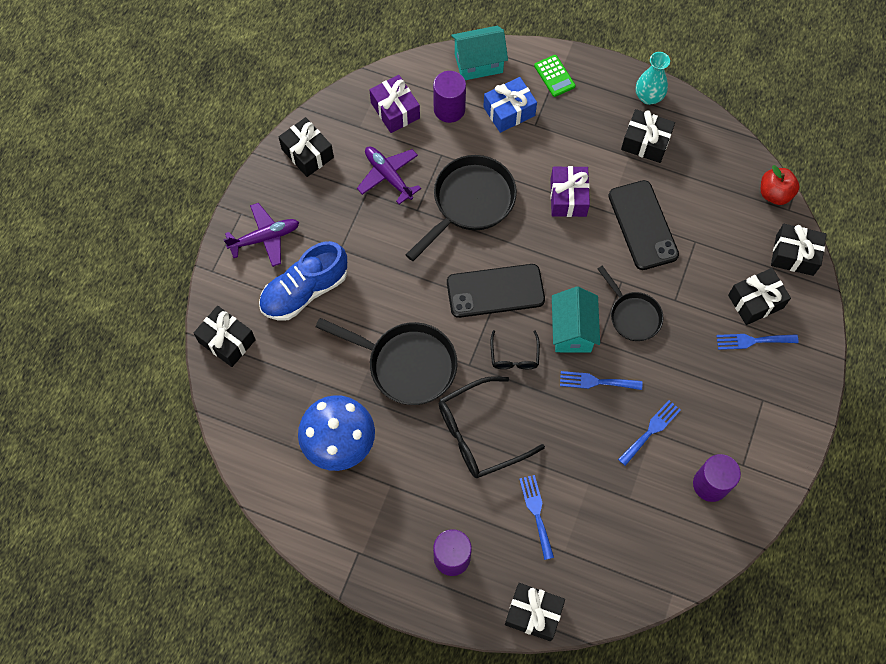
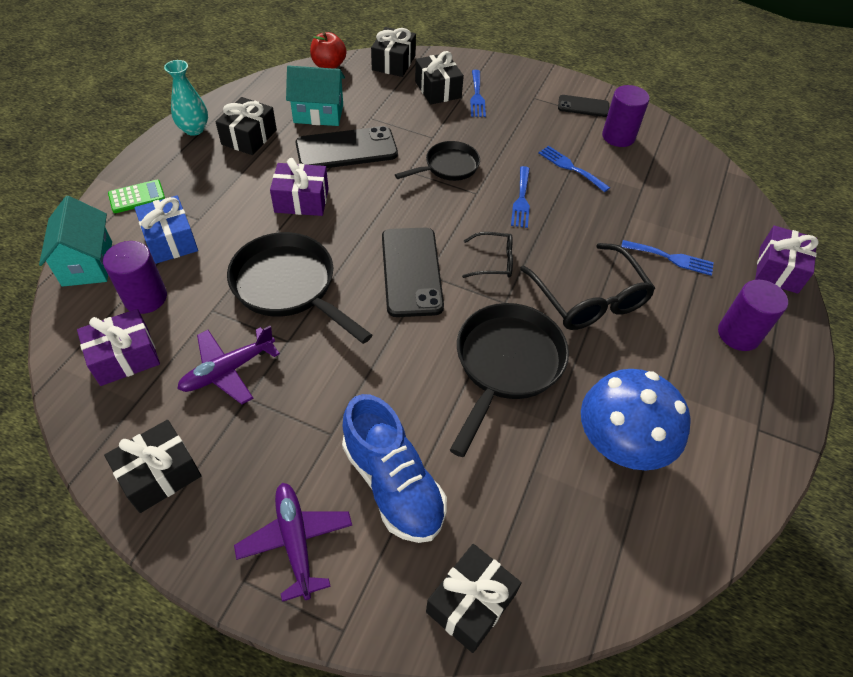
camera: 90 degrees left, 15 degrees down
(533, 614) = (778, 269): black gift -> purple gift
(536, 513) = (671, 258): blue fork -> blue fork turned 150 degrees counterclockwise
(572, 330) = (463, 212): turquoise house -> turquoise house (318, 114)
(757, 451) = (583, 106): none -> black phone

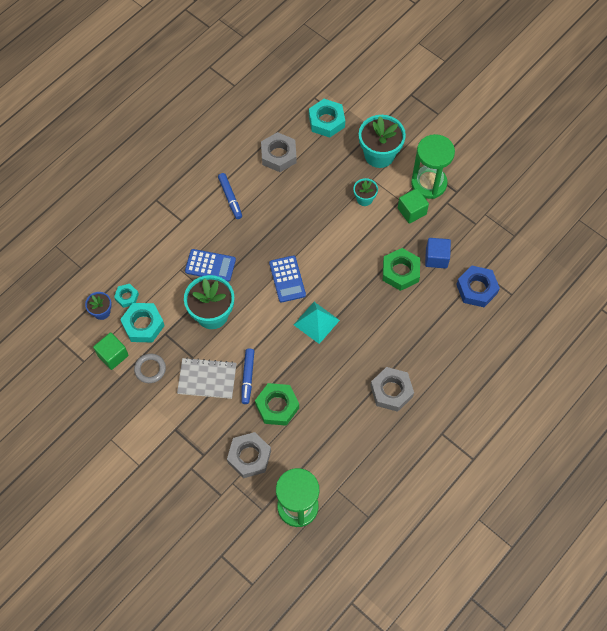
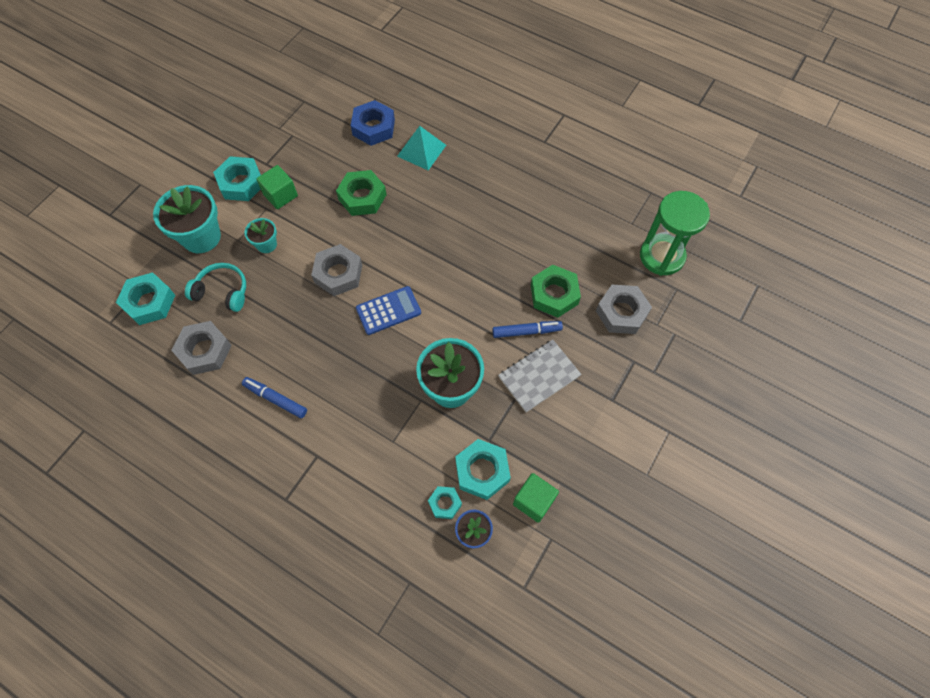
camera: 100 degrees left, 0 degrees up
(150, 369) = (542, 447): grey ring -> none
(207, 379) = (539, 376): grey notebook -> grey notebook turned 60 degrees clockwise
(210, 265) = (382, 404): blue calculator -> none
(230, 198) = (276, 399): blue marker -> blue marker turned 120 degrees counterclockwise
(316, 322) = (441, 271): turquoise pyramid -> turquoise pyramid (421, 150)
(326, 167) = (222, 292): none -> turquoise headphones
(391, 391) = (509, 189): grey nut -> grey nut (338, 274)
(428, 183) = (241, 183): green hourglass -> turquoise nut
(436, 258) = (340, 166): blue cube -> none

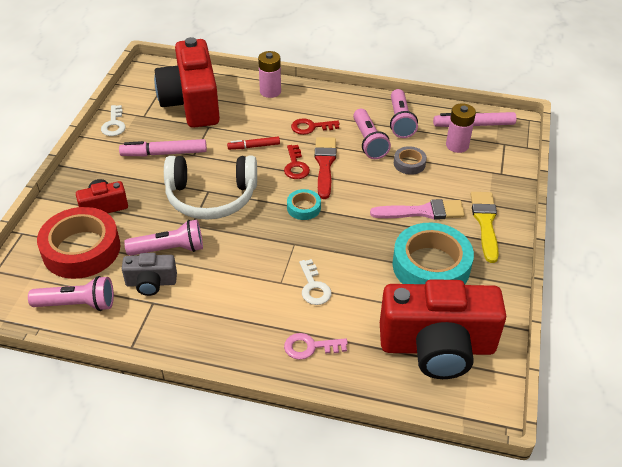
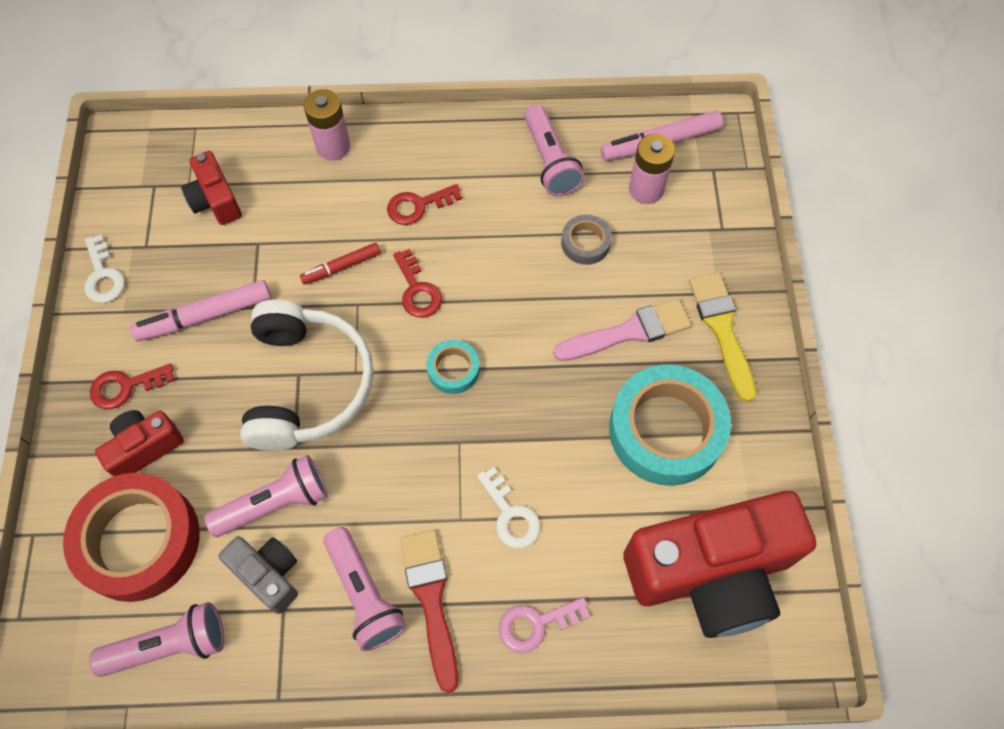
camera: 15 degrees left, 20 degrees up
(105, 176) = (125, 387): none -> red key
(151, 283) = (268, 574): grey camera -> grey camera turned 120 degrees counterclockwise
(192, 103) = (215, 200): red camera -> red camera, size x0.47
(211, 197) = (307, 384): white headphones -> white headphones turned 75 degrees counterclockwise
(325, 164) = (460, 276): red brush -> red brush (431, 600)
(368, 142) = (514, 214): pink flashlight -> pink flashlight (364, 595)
...
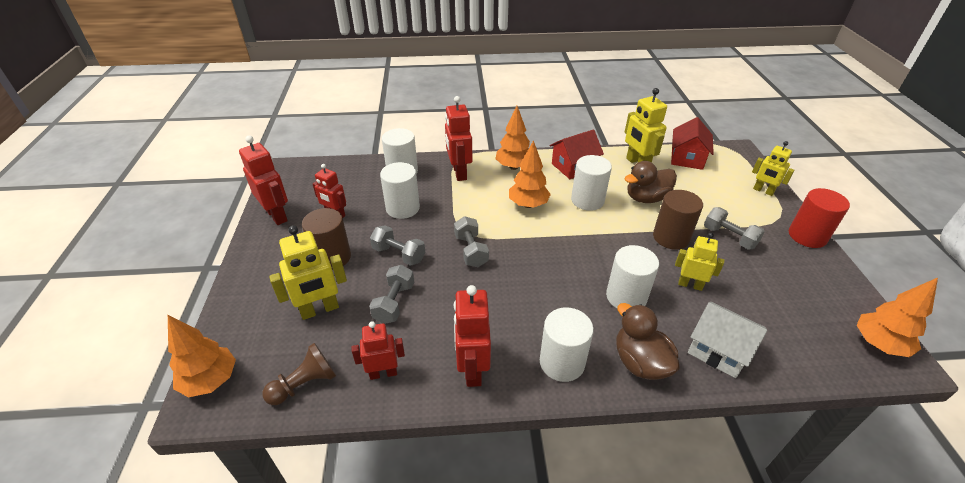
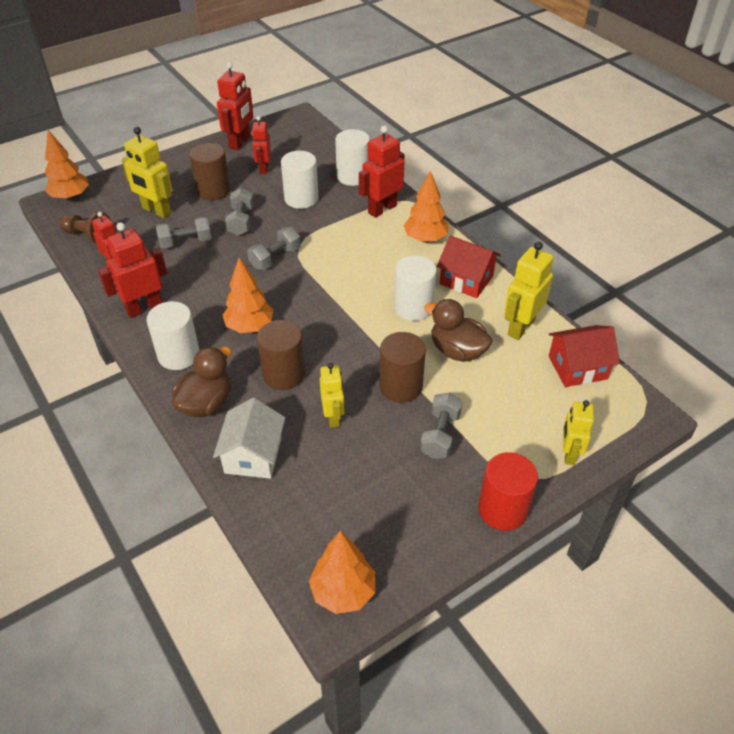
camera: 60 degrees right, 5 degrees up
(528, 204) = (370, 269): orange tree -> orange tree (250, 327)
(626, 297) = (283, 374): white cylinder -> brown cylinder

[TASK ITEM] From the listing above, repeat only the lines between the line containing "(536, 513) = (671, 258): blue" and the line containing "(207, 379) = (539, 376): grey", those two included. Pictures are not part of the copy.

[COMPLETED EXERCISE]
(536, 513) = (671, 258): blue fork -> blue fork turned 150 degrees counterclockwise
(572, 330) = (463, 212): turquoise house -> turquoise house (318, 114)
(757, 451) = (583, 106): none -> black phone

camera: 100 degrees left, 0 degrees up
(150, 369) = (542, 447): grey ring -> none
(207, 379) = (539, 376): grey notebook -> grey notebook turned 60 degrees clockwise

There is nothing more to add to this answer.